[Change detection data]
====================

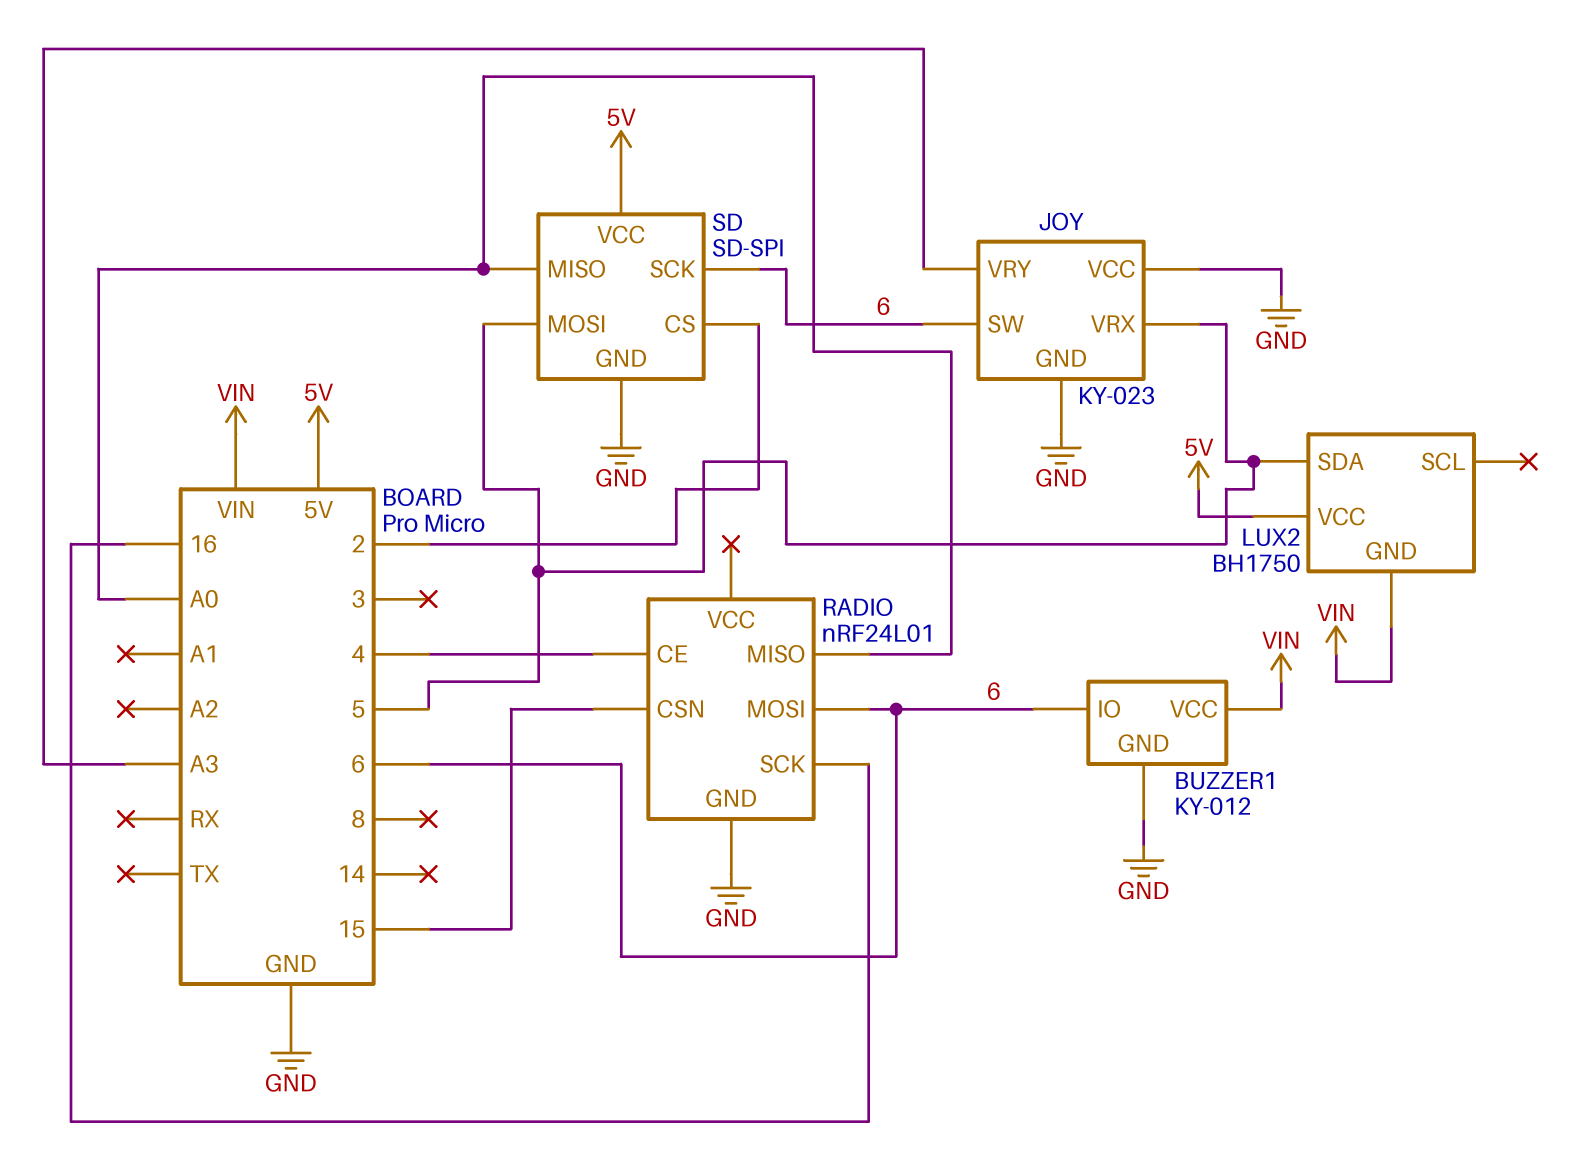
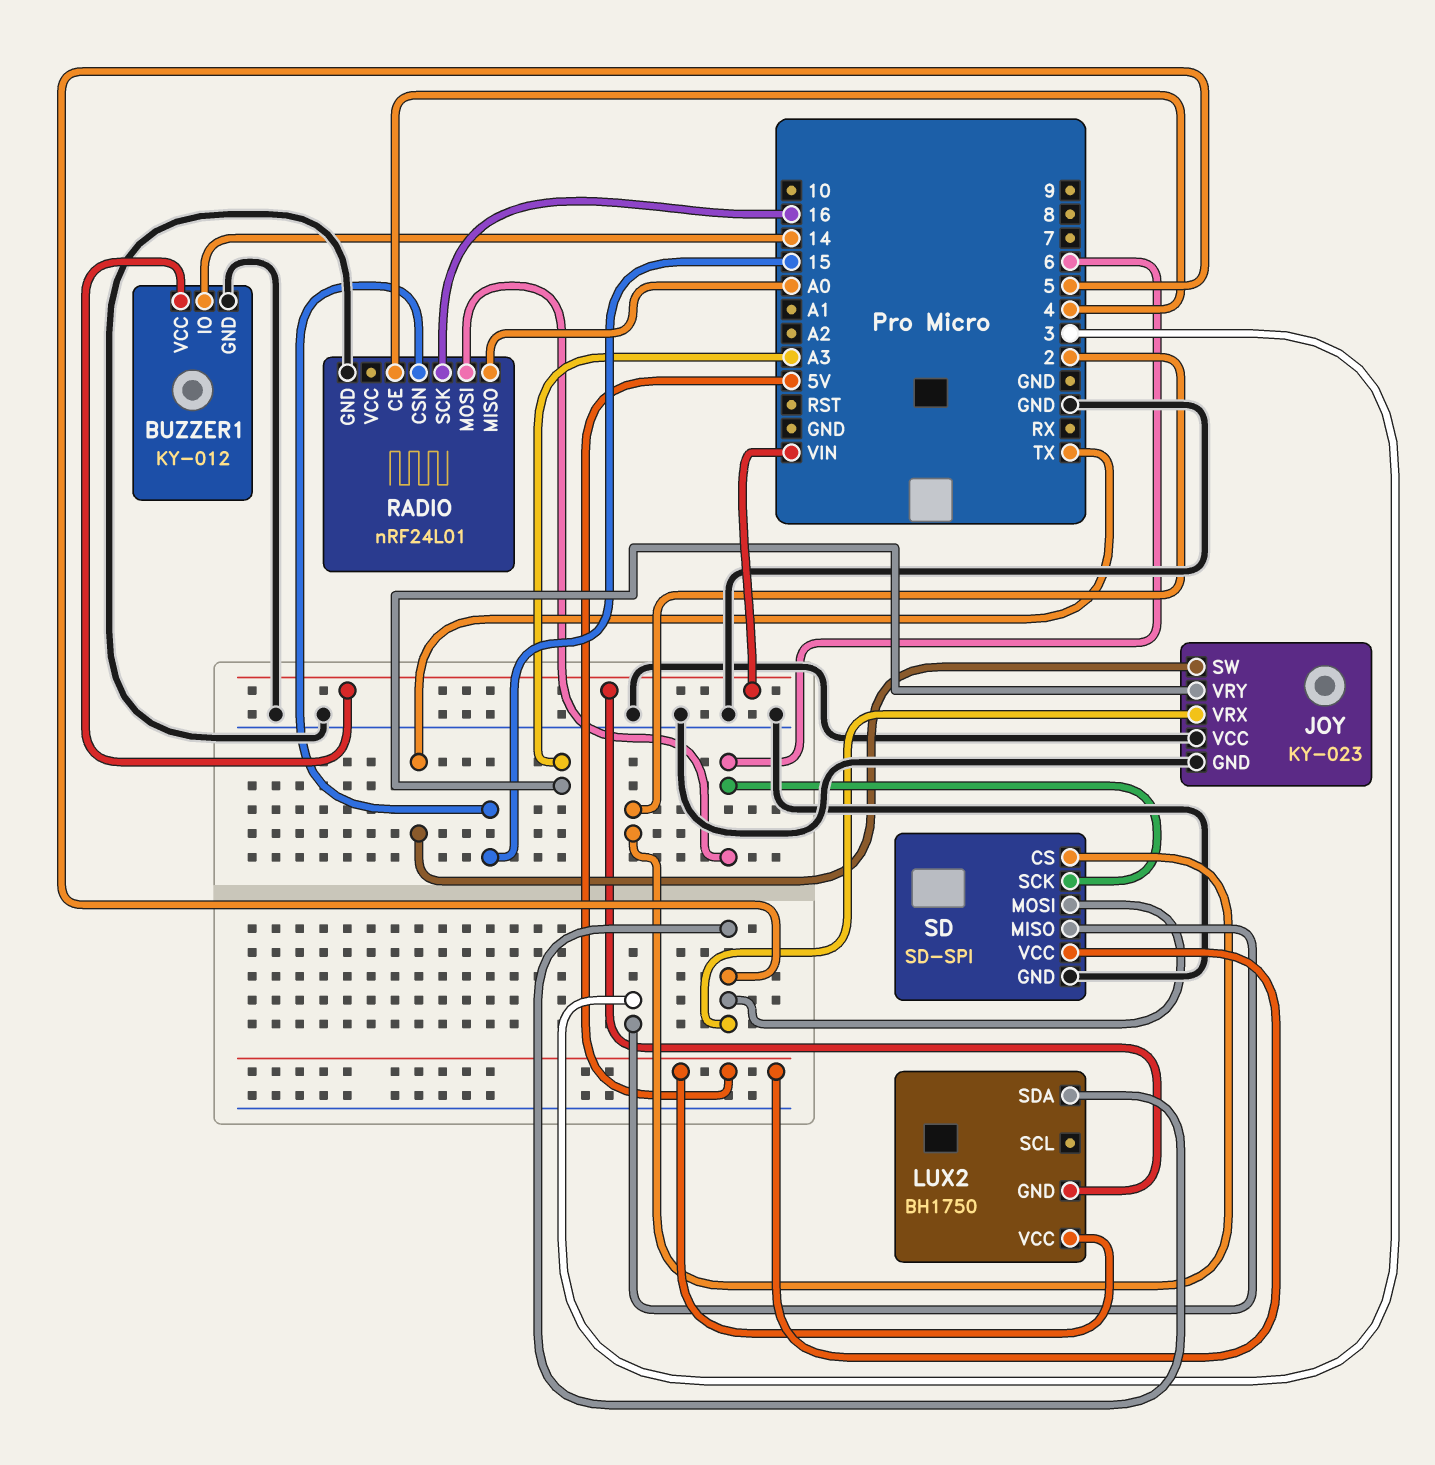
BUZZER1 pin IO: 6 -> 14
JOY pin SW: 6 -> TX
SD pin MISO: A0 -> 3

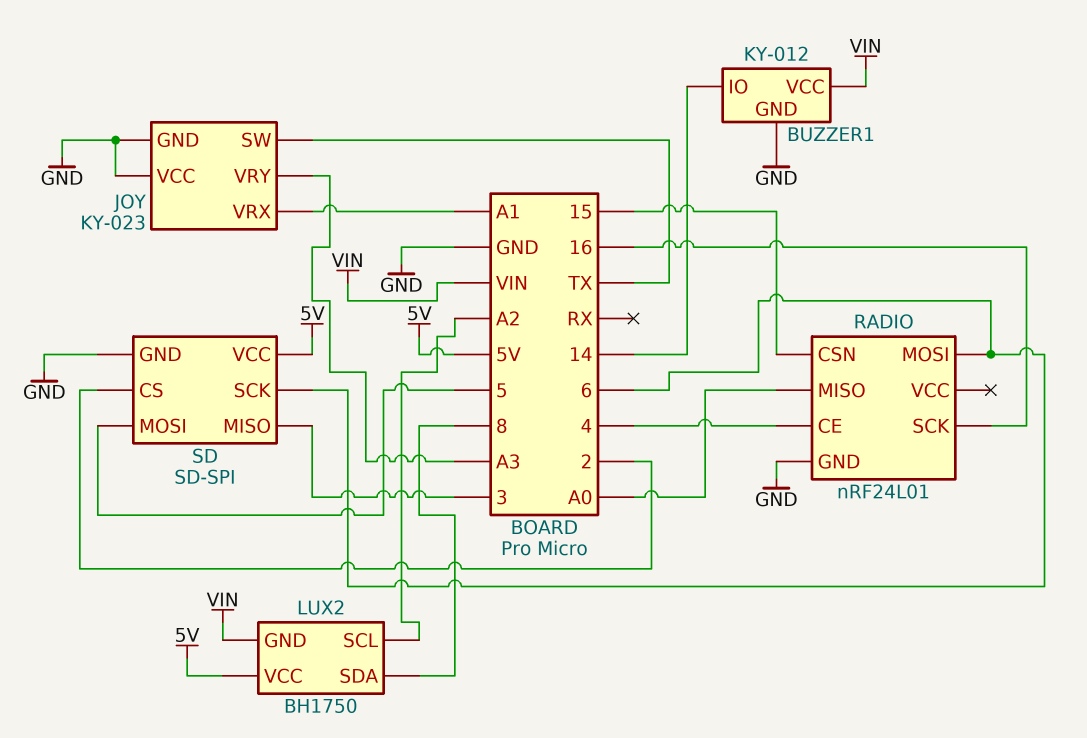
JOY pin VRX: 5 -> A1
LUX2 pin SCL: none -> A2
LUX2 pin SDA: 5 -> 8

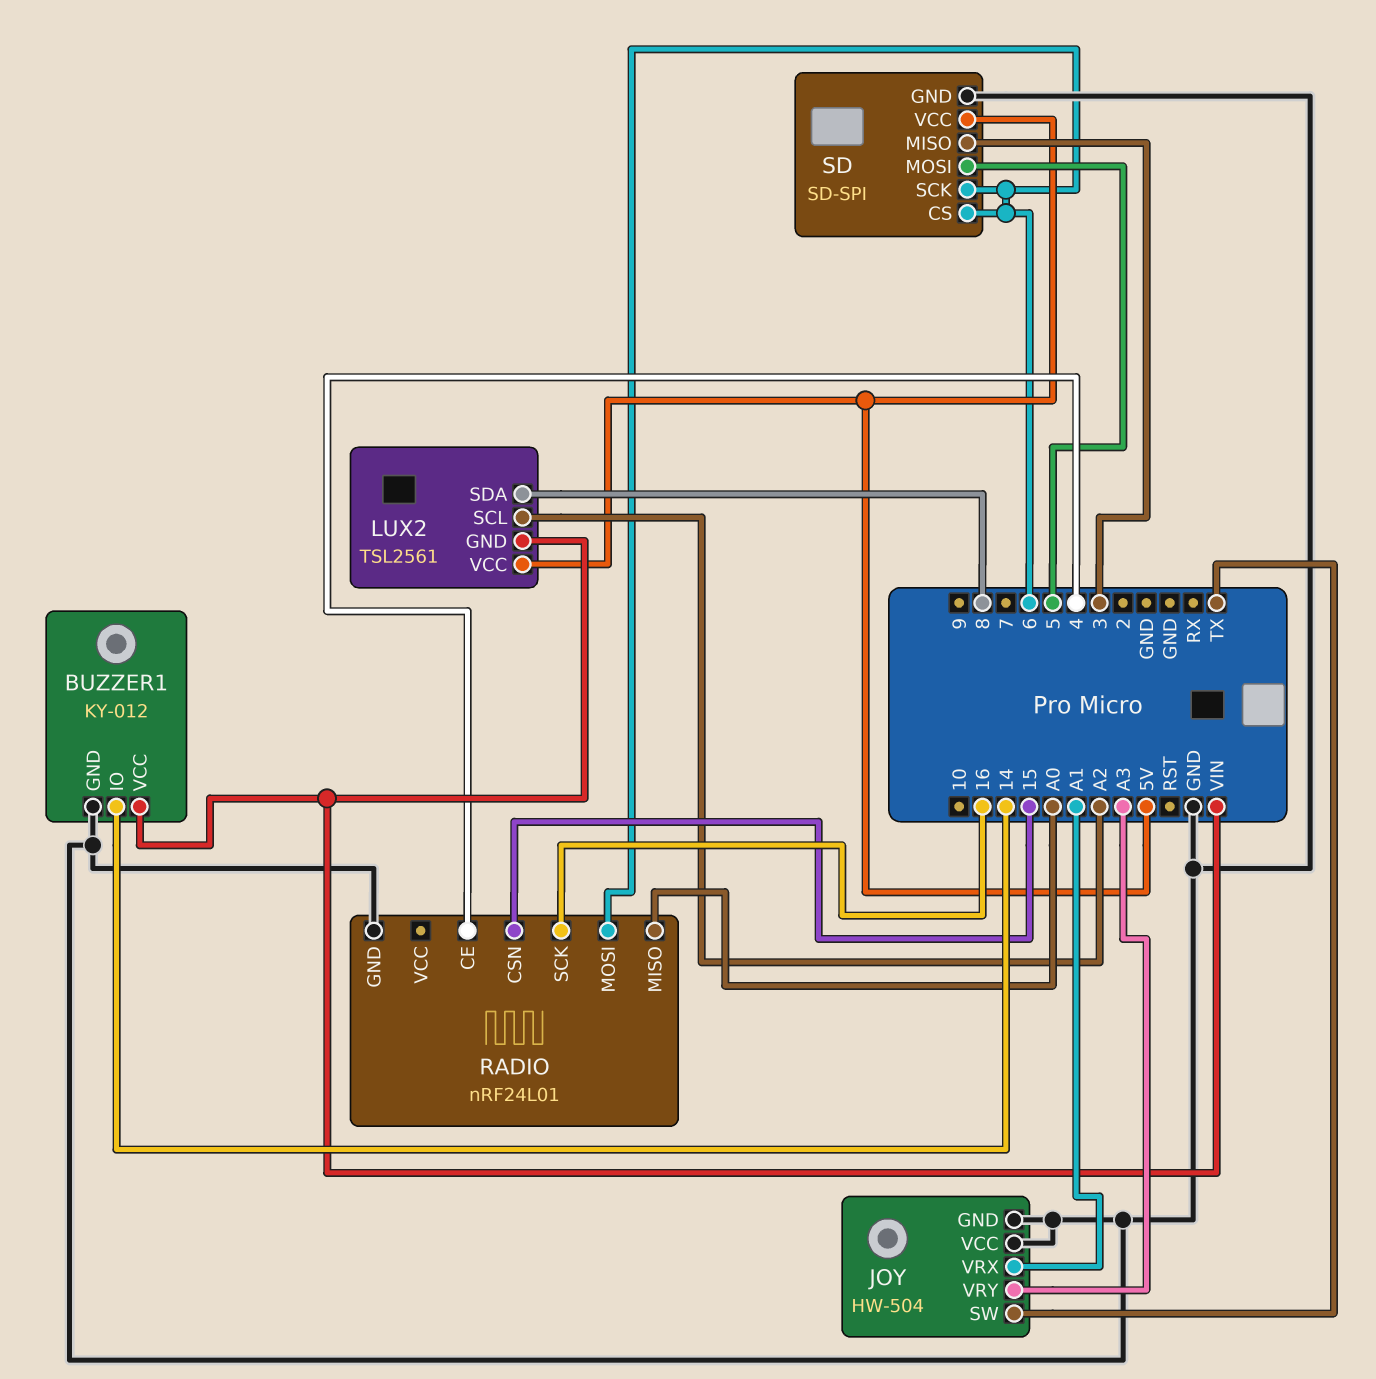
JOY: KY-023 -> HW-504
LUX2: BH1750 -> TSL2561
SD pin CS: 2 -> 6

====================

_WHAT TO WORK ON_: Copy all of the records verbatim, omitting the pictures.

_ANSWER_:
BUZZER1 pin IO: 6 -> 14
JOY pin SW: 6 -> TX
SD pin MISO: A0 -> 3

JOY pin VRX: 5 -> A1
LUX2 pin SCL: none -> A2
LUX2 pin SDA: 5 -> 8

JOY: KY-023 -> HW-504
LUX2: BH1750 -> TSL2561
SD pin CS: 2 -> 6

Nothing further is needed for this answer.